*** The input ***
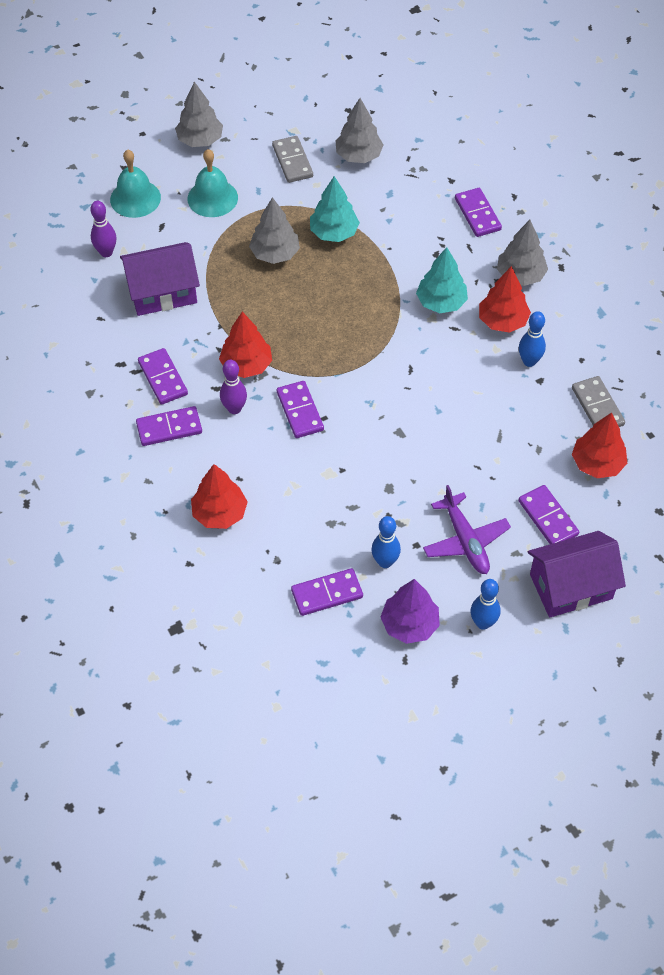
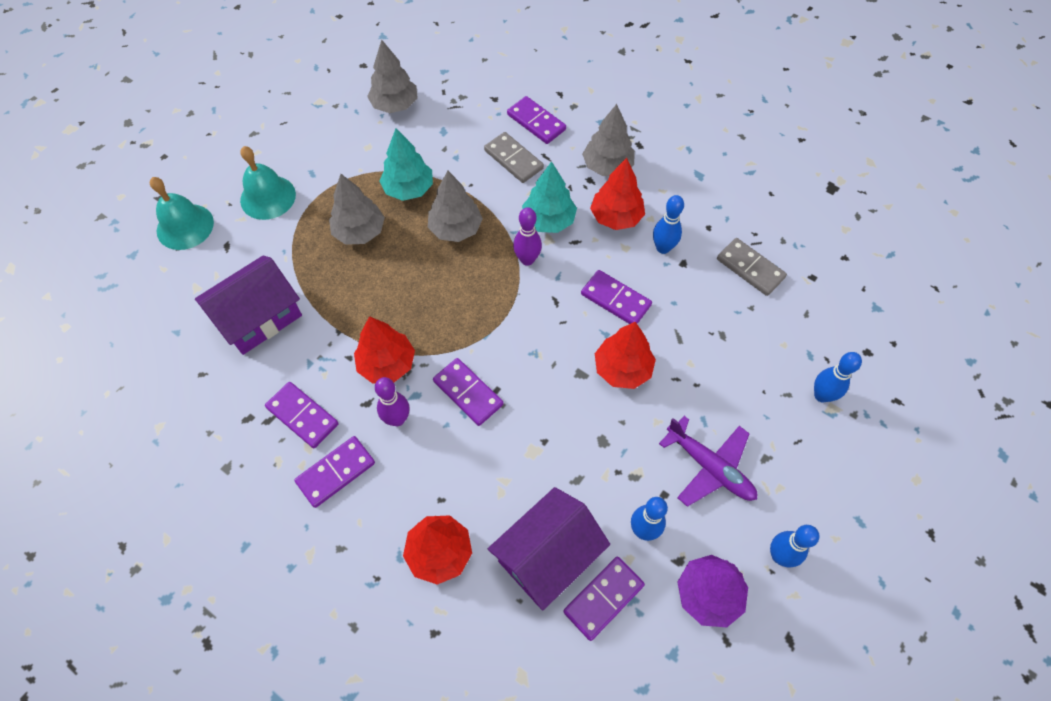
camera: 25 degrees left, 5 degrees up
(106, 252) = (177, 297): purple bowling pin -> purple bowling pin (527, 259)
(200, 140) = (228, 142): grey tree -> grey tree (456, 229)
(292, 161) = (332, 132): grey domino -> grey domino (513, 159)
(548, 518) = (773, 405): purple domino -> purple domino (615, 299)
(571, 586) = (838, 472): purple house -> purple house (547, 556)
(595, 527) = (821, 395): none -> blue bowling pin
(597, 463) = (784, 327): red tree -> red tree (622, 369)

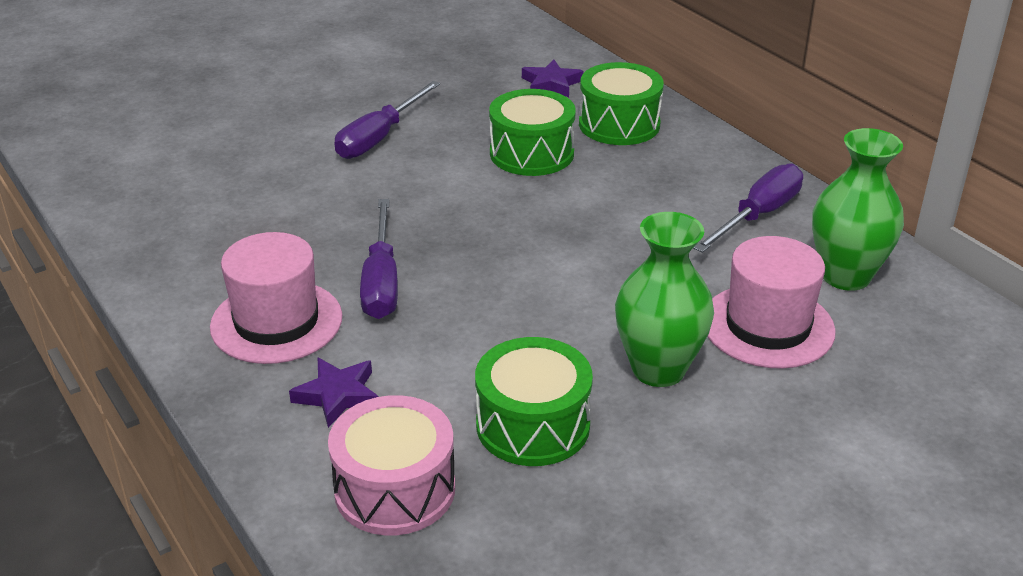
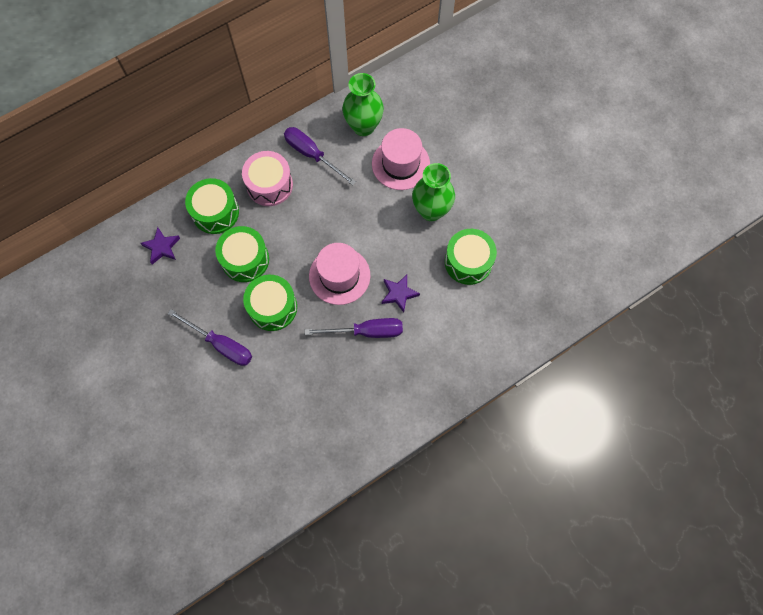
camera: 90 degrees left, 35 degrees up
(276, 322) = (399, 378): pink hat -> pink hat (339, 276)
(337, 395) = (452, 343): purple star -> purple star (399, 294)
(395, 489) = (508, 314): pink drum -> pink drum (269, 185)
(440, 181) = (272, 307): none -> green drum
*** End of The input ***
§ Activity
The lines you return should be those above that contain the word "pink", every one of them.

§ Answer space
(276, 322) = (399, 378): pink hat -> pink hat (339, 276)
(395, 489) = (508, 314): pink drum -> pink drum (269, 185)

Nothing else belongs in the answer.